Aim of the task
Only the final stretch of the data is wanted: reproduce the line containing "RADIO pin CE: D0 -> D8" and each line after it, exactly.

Records supplied
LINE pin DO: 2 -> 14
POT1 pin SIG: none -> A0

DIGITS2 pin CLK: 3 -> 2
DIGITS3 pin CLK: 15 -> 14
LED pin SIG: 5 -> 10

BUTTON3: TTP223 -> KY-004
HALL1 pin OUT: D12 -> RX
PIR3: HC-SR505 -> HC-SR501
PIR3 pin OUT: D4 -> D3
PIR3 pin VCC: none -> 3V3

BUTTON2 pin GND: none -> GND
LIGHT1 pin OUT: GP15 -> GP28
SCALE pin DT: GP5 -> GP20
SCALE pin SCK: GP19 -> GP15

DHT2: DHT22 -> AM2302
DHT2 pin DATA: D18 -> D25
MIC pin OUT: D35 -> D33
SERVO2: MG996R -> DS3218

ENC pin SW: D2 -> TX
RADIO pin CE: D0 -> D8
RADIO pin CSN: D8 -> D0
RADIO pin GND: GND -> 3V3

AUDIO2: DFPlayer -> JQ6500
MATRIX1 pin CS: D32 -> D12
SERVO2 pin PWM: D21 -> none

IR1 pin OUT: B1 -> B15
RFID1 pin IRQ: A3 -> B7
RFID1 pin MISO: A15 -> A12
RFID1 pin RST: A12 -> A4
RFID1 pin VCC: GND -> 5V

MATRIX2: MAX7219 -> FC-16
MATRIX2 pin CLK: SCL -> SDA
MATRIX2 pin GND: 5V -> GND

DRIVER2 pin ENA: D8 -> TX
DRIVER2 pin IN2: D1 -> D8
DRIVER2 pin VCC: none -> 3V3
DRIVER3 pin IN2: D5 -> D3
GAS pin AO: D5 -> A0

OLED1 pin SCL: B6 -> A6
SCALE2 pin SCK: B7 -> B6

Exercise result
RADIO pin CE: D0 -> D8
RADIO pin CSN: D8 -> D0
RADIO pin GND: GND -> 3V3

AUDIO2: DFPlayer -> JQ6500
MATRIX1 pin CS: D32 -> D12
SERVO2 pin PWM: D21 -> none

IR1 pin OUT: B1 -> B15
RFID1 pin IRQ: A3 -> B7
RFID1 pin MISO: A15 -> A12
RFID1 pin RST: A12 -> A4
RFID1 pin VCC: GND -> 5V

MATRIX2: MAX7219 -> FC-16
MATRIX2 pin CLK: SCL -> SDA
MATRIX2 pin GND: 5V -> GND

DRIVER2 pin ENA: D8 -> TX
DRIVER2 pin IN2: D1 -> D8
DRIVER2 pin VCC: none -> 3V3
DRIVER3 pin IN2: D5 -> D3
GAS pin AO: D5 -> A0

OLED1 pin SCL: B6 -> A6
SCALE2 pin SCK: B7 -> B6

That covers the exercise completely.